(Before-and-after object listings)
.....

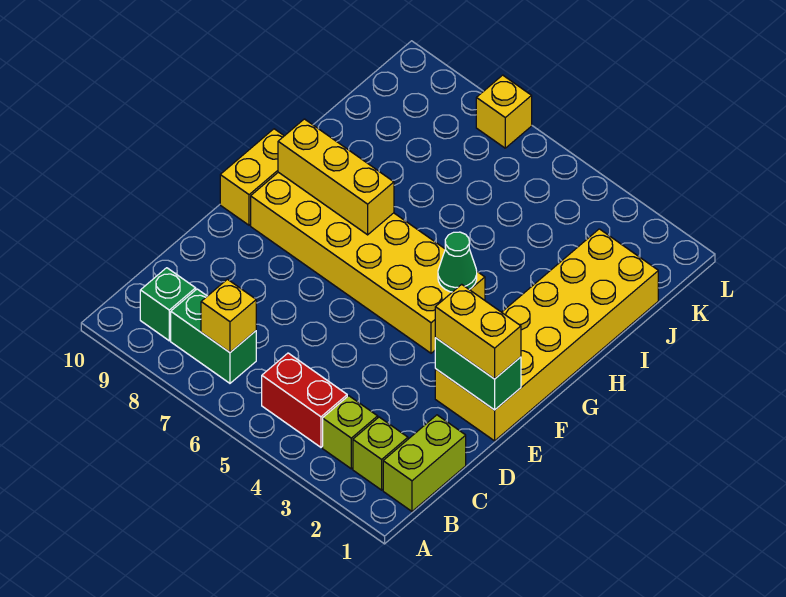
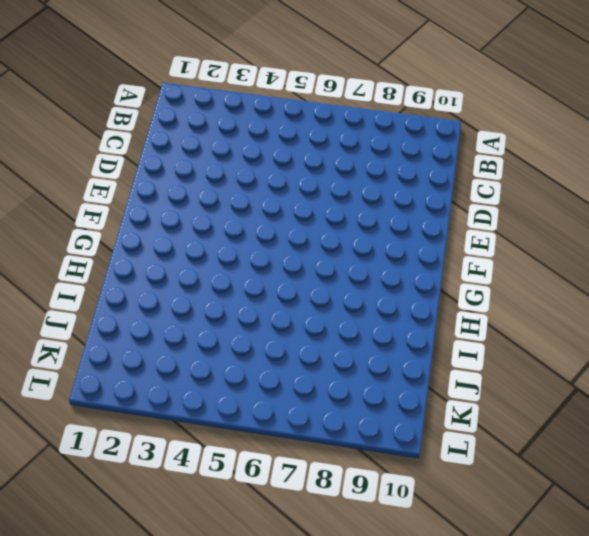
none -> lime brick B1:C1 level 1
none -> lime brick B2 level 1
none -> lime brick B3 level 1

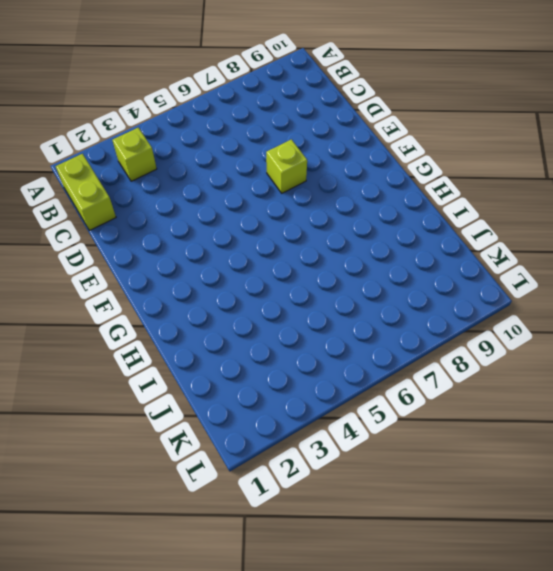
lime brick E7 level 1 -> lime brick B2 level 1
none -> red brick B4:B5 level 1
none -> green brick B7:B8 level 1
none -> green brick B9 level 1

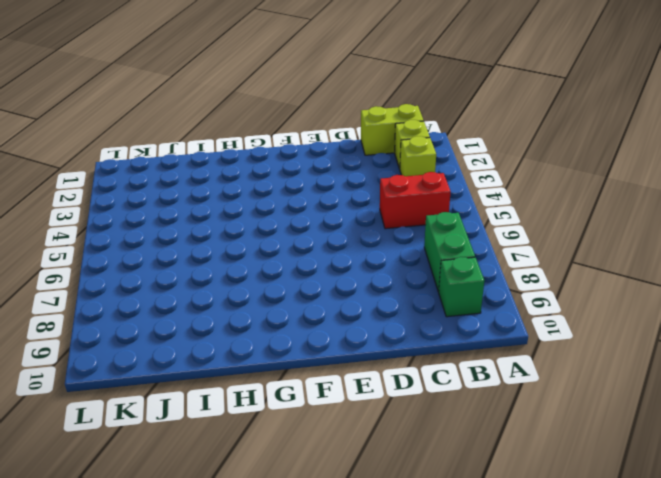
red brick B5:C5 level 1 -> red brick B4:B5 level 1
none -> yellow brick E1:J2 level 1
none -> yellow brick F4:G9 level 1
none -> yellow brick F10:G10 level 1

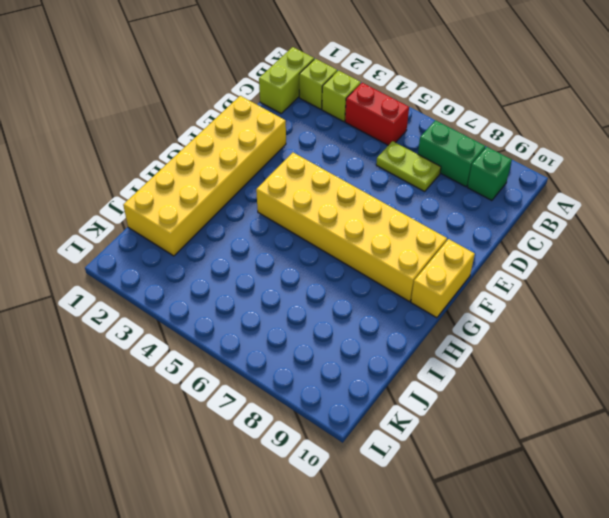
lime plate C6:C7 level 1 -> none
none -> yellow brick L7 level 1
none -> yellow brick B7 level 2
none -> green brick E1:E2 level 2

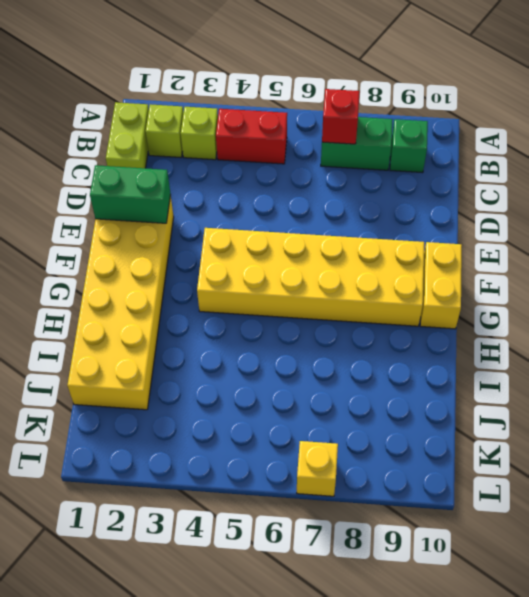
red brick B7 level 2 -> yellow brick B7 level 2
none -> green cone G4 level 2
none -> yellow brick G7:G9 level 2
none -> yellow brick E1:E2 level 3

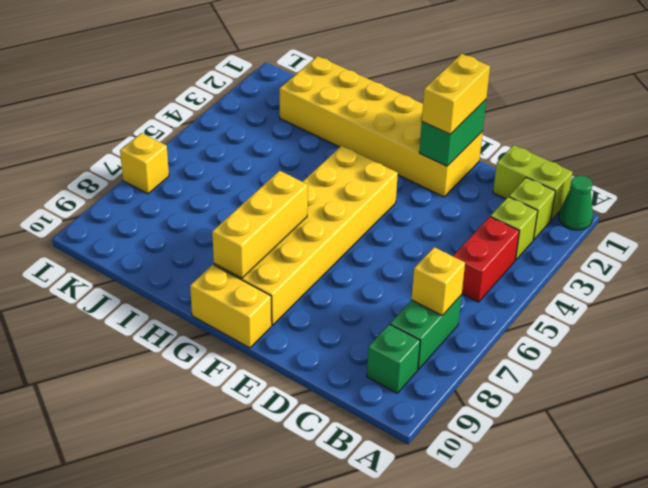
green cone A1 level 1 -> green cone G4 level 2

.....

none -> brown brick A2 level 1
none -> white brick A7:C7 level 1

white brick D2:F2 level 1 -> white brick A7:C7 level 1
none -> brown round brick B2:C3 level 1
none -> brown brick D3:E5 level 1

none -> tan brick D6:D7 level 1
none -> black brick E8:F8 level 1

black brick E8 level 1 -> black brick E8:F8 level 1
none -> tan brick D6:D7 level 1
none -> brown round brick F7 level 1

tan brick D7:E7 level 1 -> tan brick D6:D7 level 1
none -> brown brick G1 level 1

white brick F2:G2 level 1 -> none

.....

Given the records above, restate word for word only the lines starting at the one with "white brick D2:F2" and ending at the one with "white brick F2:G2 level 1 -> none".

— Answer space —
white brick D2:F2 level 1 -> white brick A7:C7 level 1
none -> brown round brick B2:C3 level 1
none -> brown brick D3:E5 level 1

none -> tan brick D6:D7 level 1
none -> black brick E8:F8 level 1

black brick E8 level 1 -> black brick E8:F8 level 1
none -> tan brick D6:D7 level 1
none -> brown round brick F7 level 1

tan brick D7:E7 level 1 -> tan brick D6:D7 level 1
none -> brown brick G1 level 1

white brick F2:G2 level 1 -> none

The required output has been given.